(Items from a dataset)

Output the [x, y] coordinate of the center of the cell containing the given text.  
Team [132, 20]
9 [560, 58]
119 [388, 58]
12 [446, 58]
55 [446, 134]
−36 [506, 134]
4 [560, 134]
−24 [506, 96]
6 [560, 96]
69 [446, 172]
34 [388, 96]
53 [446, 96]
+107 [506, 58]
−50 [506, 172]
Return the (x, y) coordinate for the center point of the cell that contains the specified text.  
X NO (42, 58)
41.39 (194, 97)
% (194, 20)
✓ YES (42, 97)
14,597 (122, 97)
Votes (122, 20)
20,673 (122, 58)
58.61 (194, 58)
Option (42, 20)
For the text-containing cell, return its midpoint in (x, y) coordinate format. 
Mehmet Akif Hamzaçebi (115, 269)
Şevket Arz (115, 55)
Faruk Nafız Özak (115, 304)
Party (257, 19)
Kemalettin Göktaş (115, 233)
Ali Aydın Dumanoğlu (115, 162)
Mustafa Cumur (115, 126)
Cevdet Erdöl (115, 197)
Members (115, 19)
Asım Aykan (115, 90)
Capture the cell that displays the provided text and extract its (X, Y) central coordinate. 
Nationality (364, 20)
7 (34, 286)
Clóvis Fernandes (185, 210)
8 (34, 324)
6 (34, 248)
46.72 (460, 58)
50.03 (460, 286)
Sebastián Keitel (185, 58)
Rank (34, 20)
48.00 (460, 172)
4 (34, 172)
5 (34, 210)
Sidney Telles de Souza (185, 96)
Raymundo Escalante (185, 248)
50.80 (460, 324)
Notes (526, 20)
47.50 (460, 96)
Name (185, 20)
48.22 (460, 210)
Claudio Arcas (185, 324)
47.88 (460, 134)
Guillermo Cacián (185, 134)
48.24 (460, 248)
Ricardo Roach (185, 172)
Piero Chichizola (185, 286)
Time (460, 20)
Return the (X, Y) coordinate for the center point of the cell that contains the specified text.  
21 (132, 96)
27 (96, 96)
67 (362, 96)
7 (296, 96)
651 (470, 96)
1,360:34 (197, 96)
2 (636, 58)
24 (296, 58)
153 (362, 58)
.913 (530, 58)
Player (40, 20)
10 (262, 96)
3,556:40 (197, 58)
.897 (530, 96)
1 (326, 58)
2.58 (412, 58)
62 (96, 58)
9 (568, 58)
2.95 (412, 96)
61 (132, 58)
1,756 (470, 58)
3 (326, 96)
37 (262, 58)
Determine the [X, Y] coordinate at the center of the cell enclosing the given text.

■ GIVEN PROBLEM
Can you set down again, unchanged, the rows starting at the very first one and ending at the line that contains "Asım Aykan (115, 90)", with both of those lines included?

■ THE ANSWER
Output the [x, y] coordinate of the center of the cell containing the given text.  
Team [132, 20]
9 [560, 58]
119 [388, 58]
12 [446, 58]
55 [446, 134]
−36 [506, 134]
4 [560, 134]
−24 [506, 96]
6 [560, 96]
69 [446, 172]
34 [388, 96]
53 [446, 96]
+107 [506, 58]
−50 [506, 172]
Return the (x, y) coordinate for the center point of the cell that contains the specified text.  
X NO (42, 58)
41.39 (194, 97)
% (194, 20)
✓ YES (42, 97)
14,597 (122, 97)
Votes (122, 20)
20,673 (122, 58)
58.61 (194, 58)
Option (42, 20)
For the text-containing cell, return its midpoint in (x, y) coordinate format. 
Mehmet Akif Hamzaçebi (115, 269)
Şevket Arz (115, 55)
Faruk Nafız Özak (115, 304)
Party (257, 19)
Kemalettin Göktaş (115, 233)
Ali Aydın Dumanoğlu (115, 162)
Mustafa Cumur (115, 126)
Cevdet Erdöl (115, 197)
Members (115, 19)
Asım Aykan (115, 90)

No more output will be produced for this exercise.